## Activity
Repeat only the stretch of lines below that runs from the line with "pos2: [285, 239]" through the line with "pos2: [212, 510]", unaltered.

## Source material
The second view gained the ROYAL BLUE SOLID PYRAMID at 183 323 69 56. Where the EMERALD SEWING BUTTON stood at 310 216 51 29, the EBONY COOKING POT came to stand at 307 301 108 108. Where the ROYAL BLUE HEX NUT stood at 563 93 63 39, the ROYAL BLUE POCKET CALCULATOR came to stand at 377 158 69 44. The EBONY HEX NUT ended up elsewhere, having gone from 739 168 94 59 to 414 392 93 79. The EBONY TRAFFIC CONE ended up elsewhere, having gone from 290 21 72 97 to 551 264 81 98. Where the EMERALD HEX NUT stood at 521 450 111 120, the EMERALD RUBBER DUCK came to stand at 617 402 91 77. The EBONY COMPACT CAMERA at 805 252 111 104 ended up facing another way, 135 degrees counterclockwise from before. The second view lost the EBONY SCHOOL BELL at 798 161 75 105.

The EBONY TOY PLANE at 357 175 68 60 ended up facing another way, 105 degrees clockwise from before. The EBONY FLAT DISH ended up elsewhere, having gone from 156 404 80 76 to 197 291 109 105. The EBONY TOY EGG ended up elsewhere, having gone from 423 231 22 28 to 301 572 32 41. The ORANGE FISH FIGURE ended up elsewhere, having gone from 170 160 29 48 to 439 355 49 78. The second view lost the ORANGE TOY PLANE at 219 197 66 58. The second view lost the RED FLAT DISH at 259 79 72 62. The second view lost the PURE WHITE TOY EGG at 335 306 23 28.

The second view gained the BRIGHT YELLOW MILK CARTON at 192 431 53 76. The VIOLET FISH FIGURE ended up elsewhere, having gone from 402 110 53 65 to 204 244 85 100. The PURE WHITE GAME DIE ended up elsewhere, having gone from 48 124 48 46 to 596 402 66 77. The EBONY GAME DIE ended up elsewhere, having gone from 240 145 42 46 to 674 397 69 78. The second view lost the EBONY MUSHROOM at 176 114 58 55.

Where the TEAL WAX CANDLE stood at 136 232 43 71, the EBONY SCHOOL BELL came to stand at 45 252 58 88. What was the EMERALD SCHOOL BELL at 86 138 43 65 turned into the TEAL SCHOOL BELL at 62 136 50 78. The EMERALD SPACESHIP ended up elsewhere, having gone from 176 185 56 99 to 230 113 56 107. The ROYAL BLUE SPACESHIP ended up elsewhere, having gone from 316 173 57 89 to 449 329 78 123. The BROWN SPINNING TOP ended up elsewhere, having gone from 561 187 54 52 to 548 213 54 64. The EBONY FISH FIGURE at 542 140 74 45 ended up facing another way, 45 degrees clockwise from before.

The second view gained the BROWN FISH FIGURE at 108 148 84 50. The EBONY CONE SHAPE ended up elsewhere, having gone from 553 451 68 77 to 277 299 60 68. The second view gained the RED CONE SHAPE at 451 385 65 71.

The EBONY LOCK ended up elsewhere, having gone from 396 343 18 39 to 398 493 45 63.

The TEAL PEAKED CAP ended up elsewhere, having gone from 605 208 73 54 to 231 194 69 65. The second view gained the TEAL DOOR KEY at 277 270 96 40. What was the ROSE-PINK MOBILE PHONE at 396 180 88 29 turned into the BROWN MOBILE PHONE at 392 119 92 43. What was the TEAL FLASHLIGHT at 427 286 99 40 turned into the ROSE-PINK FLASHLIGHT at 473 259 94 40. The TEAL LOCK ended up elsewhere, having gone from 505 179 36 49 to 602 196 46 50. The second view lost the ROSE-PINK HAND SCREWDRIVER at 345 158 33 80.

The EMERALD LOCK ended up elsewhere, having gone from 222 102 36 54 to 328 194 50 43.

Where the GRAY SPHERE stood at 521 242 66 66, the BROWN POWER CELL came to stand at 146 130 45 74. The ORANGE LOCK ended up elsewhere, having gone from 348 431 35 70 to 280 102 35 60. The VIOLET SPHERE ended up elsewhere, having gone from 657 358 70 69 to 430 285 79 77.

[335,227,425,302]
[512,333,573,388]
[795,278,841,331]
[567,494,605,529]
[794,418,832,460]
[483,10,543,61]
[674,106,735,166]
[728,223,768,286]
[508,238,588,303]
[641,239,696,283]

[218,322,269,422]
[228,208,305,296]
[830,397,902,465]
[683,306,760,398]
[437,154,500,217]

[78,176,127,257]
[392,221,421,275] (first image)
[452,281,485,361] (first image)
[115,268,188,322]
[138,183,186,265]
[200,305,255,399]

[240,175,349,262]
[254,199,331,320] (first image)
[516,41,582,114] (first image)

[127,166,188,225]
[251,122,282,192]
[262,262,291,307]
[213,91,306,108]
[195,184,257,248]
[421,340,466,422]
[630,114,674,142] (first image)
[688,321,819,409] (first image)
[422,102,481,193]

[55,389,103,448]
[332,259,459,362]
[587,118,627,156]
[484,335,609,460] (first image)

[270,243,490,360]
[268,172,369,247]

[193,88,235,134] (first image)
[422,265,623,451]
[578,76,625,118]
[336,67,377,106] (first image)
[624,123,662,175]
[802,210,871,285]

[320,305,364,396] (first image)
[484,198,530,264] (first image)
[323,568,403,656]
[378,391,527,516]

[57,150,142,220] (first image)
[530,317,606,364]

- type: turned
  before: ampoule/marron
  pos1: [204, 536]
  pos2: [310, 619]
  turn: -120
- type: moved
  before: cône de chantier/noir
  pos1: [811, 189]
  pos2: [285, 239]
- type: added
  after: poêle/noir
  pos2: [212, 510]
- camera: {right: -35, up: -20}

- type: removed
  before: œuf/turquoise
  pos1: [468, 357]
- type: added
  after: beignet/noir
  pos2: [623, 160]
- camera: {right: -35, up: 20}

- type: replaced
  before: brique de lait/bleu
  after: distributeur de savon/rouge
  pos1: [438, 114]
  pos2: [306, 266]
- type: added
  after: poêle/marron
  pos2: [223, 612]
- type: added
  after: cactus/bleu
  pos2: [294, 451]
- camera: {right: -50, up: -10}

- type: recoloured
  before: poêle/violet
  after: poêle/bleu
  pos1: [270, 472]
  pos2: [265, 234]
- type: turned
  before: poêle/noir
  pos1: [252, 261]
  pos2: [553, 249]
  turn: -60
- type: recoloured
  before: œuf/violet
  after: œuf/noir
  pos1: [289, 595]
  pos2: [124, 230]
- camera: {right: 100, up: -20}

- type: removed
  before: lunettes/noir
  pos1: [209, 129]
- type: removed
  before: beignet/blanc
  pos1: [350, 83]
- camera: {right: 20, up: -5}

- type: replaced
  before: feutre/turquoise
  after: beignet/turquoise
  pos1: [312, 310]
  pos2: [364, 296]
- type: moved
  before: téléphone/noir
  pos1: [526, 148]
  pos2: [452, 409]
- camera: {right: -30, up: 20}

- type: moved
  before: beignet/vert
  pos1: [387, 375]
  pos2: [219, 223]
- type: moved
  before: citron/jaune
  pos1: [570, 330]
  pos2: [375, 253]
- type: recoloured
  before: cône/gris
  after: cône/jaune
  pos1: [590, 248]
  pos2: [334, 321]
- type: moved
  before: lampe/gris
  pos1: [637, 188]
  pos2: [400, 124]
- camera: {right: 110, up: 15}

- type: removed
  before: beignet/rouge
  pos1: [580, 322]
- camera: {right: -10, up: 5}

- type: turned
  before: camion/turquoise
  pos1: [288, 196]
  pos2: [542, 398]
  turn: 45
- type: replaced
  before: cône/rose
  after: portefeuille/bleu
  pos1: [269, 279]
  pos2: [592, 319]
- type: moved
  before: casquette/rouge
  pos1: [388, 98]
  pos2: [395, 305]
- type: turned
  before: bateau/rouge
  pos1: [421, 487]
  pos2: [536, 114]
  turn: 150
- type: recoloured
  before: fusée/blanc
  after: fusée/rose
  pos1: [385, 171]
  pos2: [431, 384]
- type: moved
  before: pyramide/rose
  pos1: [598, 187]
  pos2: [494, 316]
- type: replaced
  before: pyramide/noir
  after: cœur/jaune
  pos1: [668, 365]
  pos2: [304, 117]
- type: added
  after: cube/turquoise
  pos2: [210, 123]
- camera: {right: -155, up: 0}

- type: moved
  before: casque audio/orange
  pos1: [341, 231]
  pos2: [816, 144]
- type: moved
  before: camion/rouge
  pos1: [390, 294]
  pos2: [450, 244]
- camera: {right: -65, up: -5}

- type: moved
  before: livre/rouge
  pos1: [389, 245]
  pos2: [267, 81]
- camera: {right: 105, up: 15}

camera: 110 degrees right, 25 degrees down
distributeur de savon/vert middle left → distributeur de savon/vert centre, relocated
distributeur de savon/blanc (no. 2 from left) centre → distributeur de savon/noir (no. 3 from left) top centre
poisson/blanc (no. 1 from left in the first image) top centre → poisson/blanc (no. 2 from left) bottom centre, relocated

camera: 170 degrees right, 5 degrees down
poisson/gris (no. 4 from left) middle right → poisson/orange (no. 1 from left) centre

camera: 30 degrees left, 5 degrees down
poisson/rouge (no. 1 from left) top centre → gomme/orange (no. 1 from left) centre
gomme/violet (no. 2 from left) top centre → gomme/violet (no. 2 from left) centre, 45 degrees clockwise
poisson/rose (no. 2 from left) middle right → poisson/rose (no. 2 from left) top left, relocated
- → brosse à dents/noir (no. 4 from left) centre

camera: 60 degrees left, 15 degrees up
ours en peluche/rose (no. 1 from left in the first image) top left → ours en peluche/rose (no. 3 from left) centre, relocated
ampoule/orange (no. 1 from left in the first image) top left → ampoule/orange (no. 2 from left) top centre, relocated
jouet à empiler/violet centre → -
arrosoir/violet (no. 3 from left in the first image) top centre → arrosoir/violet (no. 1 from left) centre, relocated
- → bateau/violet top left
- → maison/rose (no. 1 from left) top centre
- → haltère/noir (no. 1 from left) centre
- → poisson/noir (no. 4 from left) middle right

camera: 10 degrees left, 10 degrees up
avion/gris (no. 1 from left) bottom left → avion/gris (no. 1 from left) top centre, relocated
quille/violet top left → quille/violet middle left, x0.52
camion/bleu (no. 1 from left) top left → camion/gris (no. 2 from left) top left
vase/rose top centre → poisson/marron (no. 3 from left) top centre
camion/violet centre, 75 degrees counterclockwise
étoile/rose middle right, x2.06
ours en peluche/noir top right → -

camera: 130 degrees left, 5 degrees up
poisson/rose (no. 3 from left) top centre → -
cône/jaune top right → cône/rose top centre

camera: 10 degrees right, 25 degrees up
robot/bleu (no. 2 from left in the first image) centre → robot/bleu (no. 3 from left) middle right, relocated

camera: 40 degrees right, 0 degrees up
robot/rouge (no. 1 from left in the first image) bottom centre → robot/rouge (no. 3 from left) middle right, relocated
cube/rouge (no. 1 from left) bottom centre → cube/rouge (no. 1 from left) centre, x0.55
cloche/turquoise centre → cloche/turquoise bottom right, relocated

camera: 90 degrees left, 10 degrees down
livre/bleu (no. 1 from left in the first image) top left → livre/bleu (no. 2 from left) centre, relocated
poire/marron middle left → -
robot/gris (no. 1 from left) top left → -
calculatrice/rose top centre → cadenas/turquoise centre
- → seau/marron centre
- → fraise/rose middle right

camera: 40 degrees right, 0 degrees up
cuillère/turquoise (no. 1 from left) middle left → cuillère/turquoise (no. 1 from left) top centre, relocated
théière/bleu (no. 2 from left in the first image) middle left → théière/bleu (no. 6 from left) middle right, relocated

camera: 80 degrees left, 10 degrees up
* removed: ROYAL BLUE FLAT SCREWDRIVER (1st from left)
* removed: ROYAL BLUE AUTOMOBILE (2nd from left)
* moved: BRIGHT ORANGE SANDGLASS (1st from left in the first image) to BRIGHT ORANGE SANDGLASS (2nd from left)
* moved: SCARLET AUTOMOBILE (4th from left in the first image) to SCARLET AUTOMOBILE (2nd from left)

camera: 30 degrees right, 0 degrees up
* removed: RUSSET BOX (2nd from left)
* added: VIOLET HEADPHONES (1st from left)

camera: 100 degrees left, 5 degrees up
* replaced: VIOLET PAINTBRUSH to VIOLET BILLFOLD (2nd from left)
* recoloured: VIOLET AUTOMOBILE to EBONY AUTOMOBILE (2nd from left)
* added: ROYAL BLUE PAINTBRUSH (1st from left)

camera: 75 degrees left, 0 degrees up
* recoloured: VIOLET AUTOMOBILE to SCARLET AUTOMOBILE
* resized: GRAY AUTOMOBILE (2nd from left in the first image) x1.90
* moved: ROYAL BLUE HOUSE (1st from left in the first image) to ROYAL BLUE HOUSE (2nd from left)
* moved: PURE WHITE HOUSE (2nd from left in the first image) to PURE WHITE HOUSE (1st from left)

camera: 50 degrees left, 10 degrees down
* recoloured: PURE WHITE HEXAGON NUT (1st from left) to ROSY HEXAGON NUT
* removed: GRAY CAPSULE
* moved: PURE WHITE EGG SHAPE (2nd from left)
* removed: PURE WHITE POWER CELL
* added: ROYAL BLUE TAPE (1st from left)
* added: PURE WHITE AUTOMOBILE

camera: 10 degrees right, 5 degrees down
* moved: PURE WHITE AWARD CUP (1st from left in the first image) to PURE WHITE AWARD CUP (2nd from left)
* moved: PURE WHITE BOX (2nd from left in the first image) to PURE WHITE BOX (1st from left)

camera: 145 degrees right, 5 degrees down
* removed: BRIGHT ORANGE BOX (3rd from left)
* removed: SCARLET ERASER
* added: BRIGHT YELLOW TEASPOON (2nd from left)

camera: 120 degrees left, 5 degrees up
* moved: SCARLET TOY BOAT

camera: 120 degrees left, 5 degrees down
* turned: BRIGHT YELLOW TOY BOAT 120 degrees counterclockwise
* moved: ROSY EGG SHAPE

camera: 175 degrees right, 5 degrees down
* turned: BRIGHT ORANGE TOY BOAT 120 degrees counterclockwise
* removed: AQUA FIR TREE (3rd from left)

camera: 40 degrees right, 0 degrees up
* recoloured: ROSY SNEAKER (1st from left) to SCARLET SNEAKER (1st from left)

## Exercise answer
  pos2: [285, 239]
- type: added
  after: poêle/noir
  pos2: [212, 510]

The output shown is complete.